Recorded information:
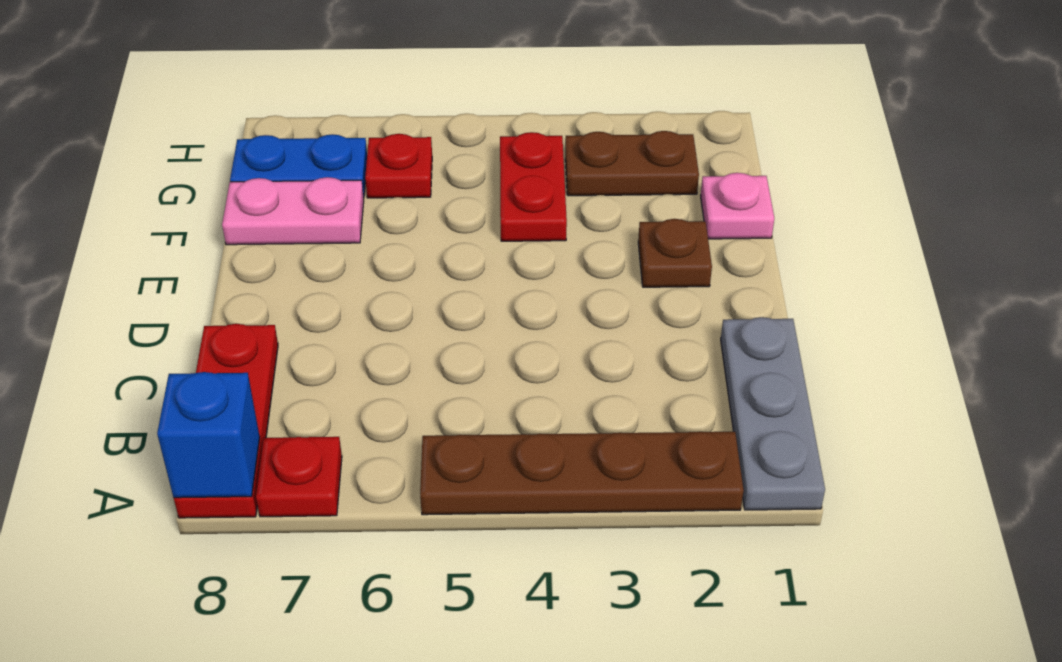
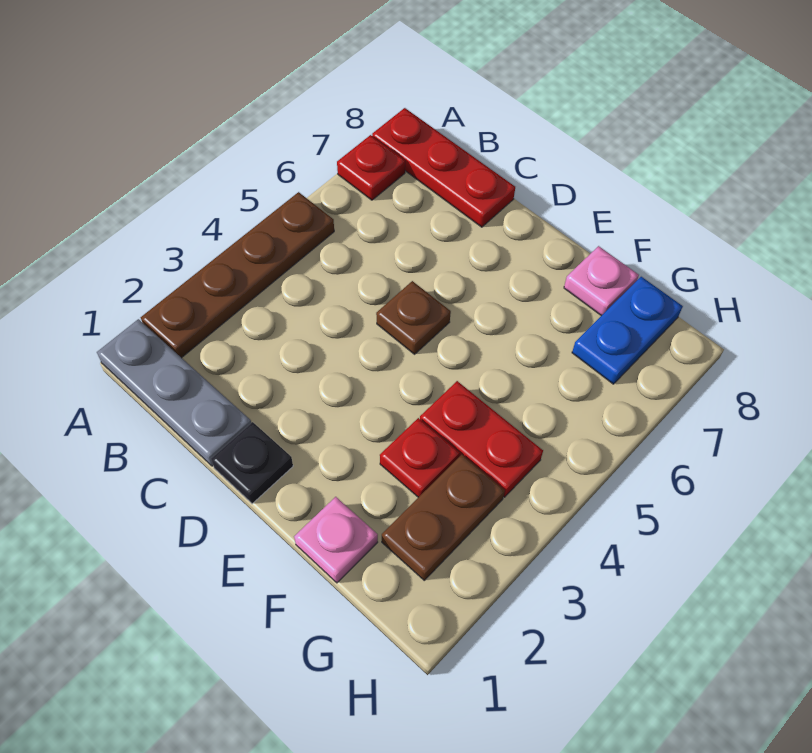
blue brick A8 level 2 -> none
none -> black plate D1 level 1
brown plate E2 level 1 -> brown plate D5 level 1
pink plate F7:F8 level 1 -> pink plate F8 level 1
red plate G6 level 1 -> red plate F3 level 1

Directions: Exclude the pictures, then write out every record exactly as it stands.

Reply:
blue brick A8 level 2 -> none
none -> black plate D1 level 1
brown plate E2 level 1 -> brown plate D5 level 1
pink plate F7:F8 level 1 -> pink plate F8 level 1
red plate G6 level 1 -> red plate F3 level 1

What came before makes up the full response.